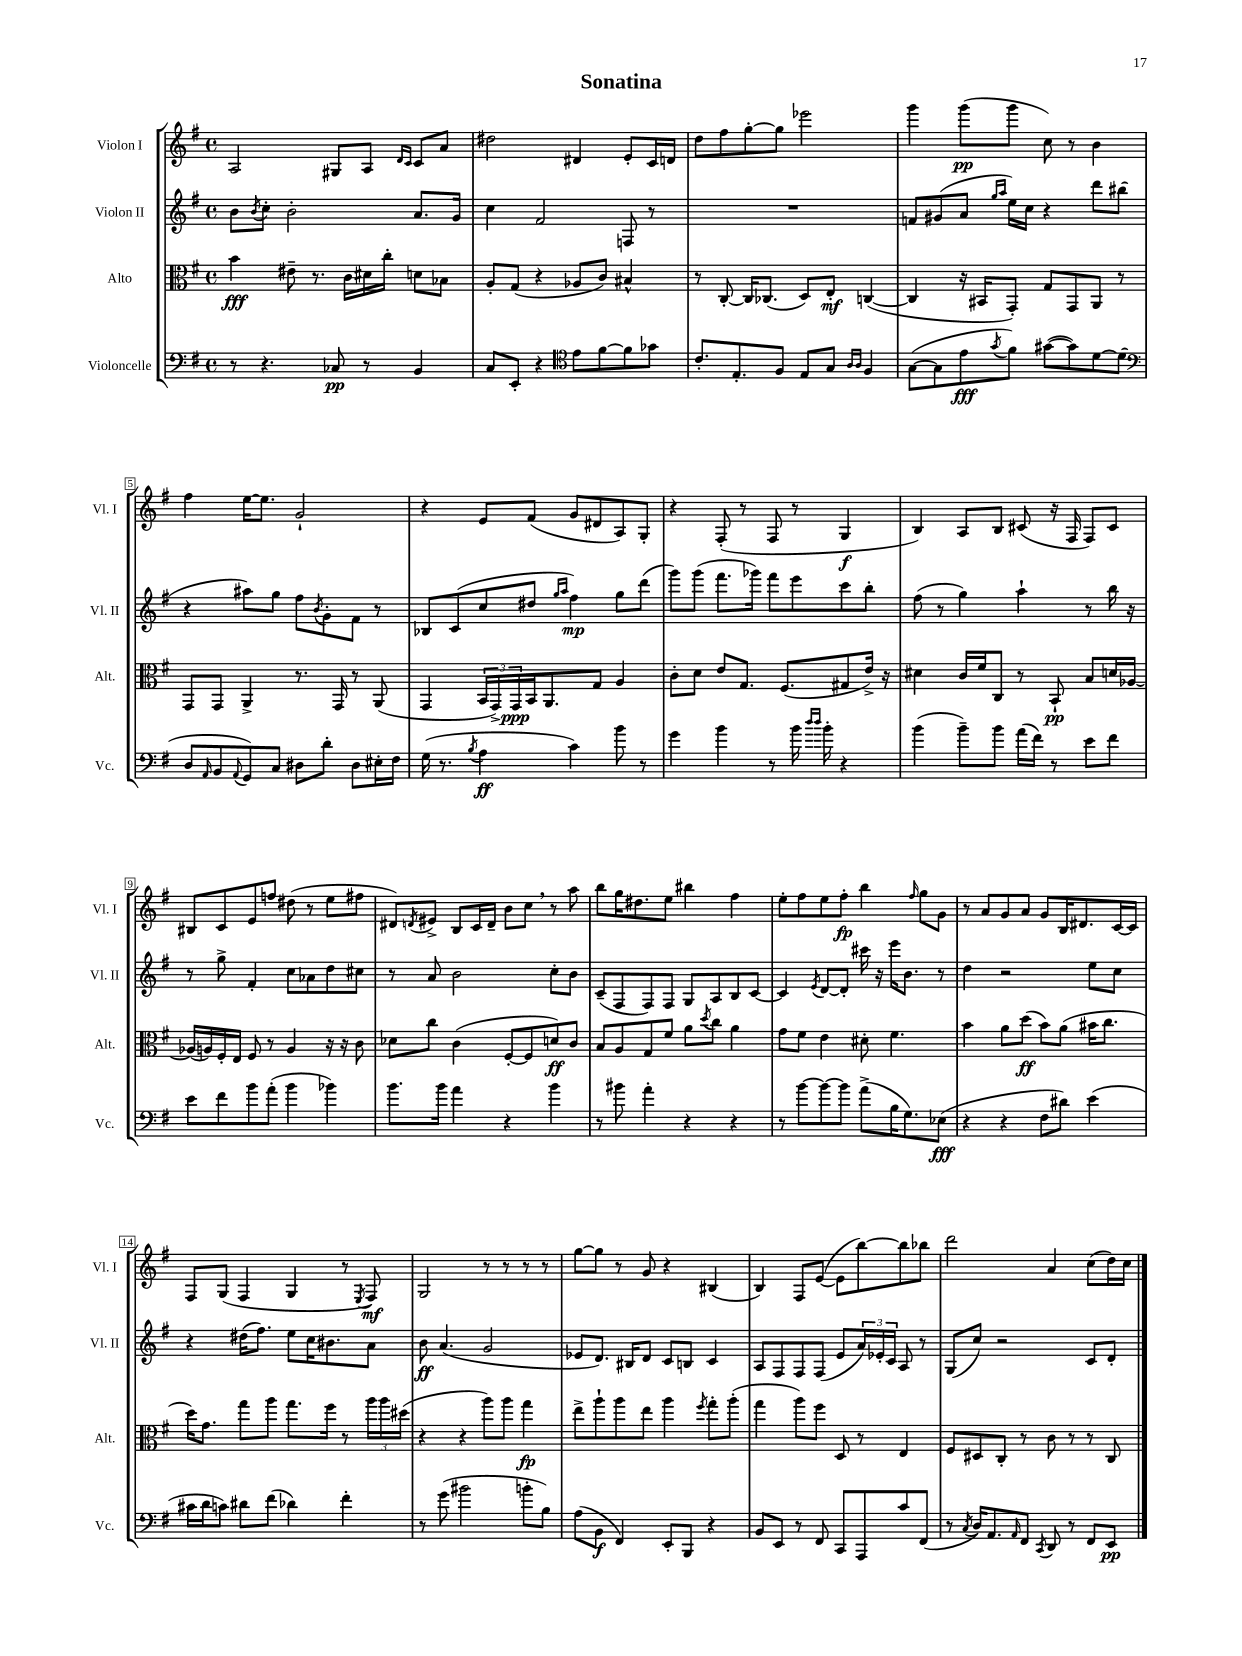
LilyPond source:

\header { title = "Sonatina" }
<<
\new StaffGroup <<
\new Staff = "s0" \with { instrumentName = "Violon I" shortInstrumentName = "Vl. I" } {
    \clef treble \key g \major \defaultTimeSignature \time 4/4
    a2 gis8 a8 \grace { d'16 c'16 } c'8 a'8 |
    dis''2 dis'4 e'8-. c'16 d'16 |
    d''8 fis''8 g''8~-. g''8 ees'''2 |
    g'''4 g'''8\pp( g'''8 c''8) r8 b'4 |
    fis''4 e''16~ e''8. g'2-! |
    r4 e'8 fis'8( g'8 dis'8 a8) g8-. |
    r4 fis8-.( r8 fis8 r8 g4\f |
    b4) a8 b8 cis'8( r16 fis16 fis8) cis'8 |
    bis8 c'8 e'8 f''8 dis''8( r8 e''8 fis''8 |
    dis'8) \acciaccatura { d'8 } eis'8-> b8 c'16 d'16-- b'8 c''8 \breathe r8 a''8 |
    b''8 g''16 dis''8. e''8 bis''4 fis''4 |
    e''8-. fis''8 e''8 fis''8-.\fp b''4 \grace { fis''16 } g''8 g'8 |
    r8 a'8 g'8 a'8 g'8 b16 dis'8. c'16~ c'16 |
    fis8 g8( fis4 g4 r8 \acciaccatura { e8 } fis8\mf) |
    g2 r8 r8 r8 r8 |
    g''8~ g''8 r8 g'8 r4 bis4( |
    b4) fis8 e'8~( e'8 b''8~) b''8 bes''8 |
    d'''2 a'4 c''8( d''16) c''16 \bar "|." |
}
\new Staff = "s1" \with { instrumentName = "Violon II" shortInstrumentName = "Vl. II" } {
    \clef treble \key g \major \defaultTimeSignature \time 4/4
    b'8 \acciaccatura { b'8 } c''8-. b'2-. a'8. g'16 |
    c''4 fis'2 f8 r8 |
    R1 |
    f'8 gis'8( a'8 \grace { g''16 a''16 } e''16) c''16 r4 d'''8 bis''8( |
    r4 ais''8) g''8 fis''8 \acciaccatura { b'8 } g'8-. fis'8 r8 |
    bes8 c'8( c''8 dis''8 \grace { g''16 a''16 } fis''4\mp) g''8 d'''8( |
    g'''8) g'''8( fis'''8. ges'''16) fis'''8 e'''8 c'''8 b''8-. |
    fis''8( r8 g''4) a''4-! r8 b''16 r16 |
    r8 g''8-> fis'4-. c''8 aes'8 d''8 cis''8 |
    r8 a'8 b'2 c''8-. b'8 |
    c'8--( fis8 fis8) fis8 g8 a8 b8 c'8~ |
    c'4 \acciaccatura { e'8 } d'8~ d'8-. cis'''16 r16 e'''16 b'8. r8 |
    d''4 r2 e''8 c''8 |
    r4 dis''16( fis''8.) e''8 c''16 bis'8. a'8 |
    b'8\ff a'4.( g'2 |
    ees'8 d'8.) bis16 d'8 c'8 b8 c'4 |
    a8 fis8 fis8 fis8( e'8 \tuplet 3/2 { a'16) ees'16-. c'16 } a8 r8 |
    g8( c''8) r2 c'8 d'8-. \bar "|." |
}
\new Staff = "s2" \with { instrumentName = "Alto" shortInstrumentName = "Alt." } {
    \clef alto \key g \major \defaultTimeSignature \time 4/4
    b'4\fff eis'8-- r8. c'16 dis'16 c''16-. d'8 bes8 |
    a8-. g8( r4 aes8 c'8) bis4-^ |
    r8 c8~-. c16 ces8.( d8) e8-.\mf c4~( |
    c4 r16 bis,16 g,8-.) g8 g,8 a,8 r8 |
    g,8 g,8 a,4-> r8. g,16 r8 a,8( |
    g,4 \tuplet 3/2 { b,16 g,16->) g,16\ppp } b,16 a,8. g8 a4 |
    c'8-. d'8 e'8 g8. fis8.( gis8 e'16->) r16 |
    dis'4 c'16 fis'16 c8 r8 b,8-!\pp b8 d'16 aes16~ |
    aes16( a16) fis16-. e16 fis8 r8 a4 r16 r16 c'8 |
    des'8 c''8 c'4( fis8~-. fis8 d'8\ff) c'8 |
    b8 a8 g8 fis'8 a'8 \acciaccatura { d''8 } c''8 a'4 |
    g'8 fis'8 e'4 dis'8-. fis'4. |
    b'4 a'8 d''8\ff( b'8) a'8( bis'16 c''8. |
    d''16) g'8. g''8 a''8 g''8. fis''16 r8 \tuplet 3/2 { a''16 a''16 dis''16( } |
    r4 r4 a''8) a''8 g''4\fp |
    e''8-> a''8-! a''8 e''8 a''4 \acciaccatura { fis''8 } g''8-. a''8-.( |
    g''4 a''8) fis''8 d8 r8 e4 |
    fis8 dis8 c8-. r8 c'8 r8 r8 c8 \bar "|." |
}
\new Staff = "s3" \with { instrumentName = "Violoncelle" shortInstrumentName = "Vc." } {
    \clef bass \key g \major \defaultTimeSignature \time 4/4
    r8 r4. ces8\pp r8 b,4 |
    c8 e,8-. r4 \clef tenor e'8 fis'8~ fis'8 ges'8 |
    c'8.-. e8.-. fis8 e8 g8 \grace { a16 a16 } fis4 |
    g8~( g8 e'8\fff \acciaccatura { g'8 } fis'8) gis'8~( gis'8) d'8~ d'8( |
    \clef bass d8 \grace { a,16 } b,8 \appoggiatura { a,8 } g,8) c8 dis8 d'8-. dis8 eis16-. fis16 |
    g16( r8. \acciaccatura { b8 } a4\ff c'4) b'8 r8 |
    g'4 b'4 r8 b'16 \grace { d''16 d''16 } b'16-. r4 |
    b'4( b'8--) b'8 a'16( fis'16) r8 e'8 fis'8 |
    e'8 fis'8 b'8 a'8-.( b'4 bes'4) |
    b'8. b'16 a'4 r4 b'4 |
    r8 bis'8 a'4-. r4 r4 |
    r8 b'8~ b'8~ b'8 a'8->( b16 g8.) ees8\fff( |
    r4 r4 fis8 dis'8) e'4( |
    cis'16 d'16 c'8) dis'8 fis'8( des'4) fis'4-. |
    r8 g'8( bis'2 b'8-. b8) |
    a8( b,8\f fis,4) e,8-. b,,8 r4 |
    b,8 e,8 r8 fis,8 c,8 a,,8 c'8 fis,8( |
    r8 \acciaccatura { c8 } d16) a,8. \grace { a,16 } fis,8 \acciaccatura { c,8 } d,8 r8 fis,8 e,8\pp \bar "|." |
}
>>
>>
\layout { \context { \Score \override BarNumber.stencil = #(make-stencil-boxer 0.1 0.3 ly:text-interface::print) } }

____

WHAT YOU SHOULD DO –
Count the lines in the records above that contain the string "tuplet". Give only the number.

TASK SOLUTION –
3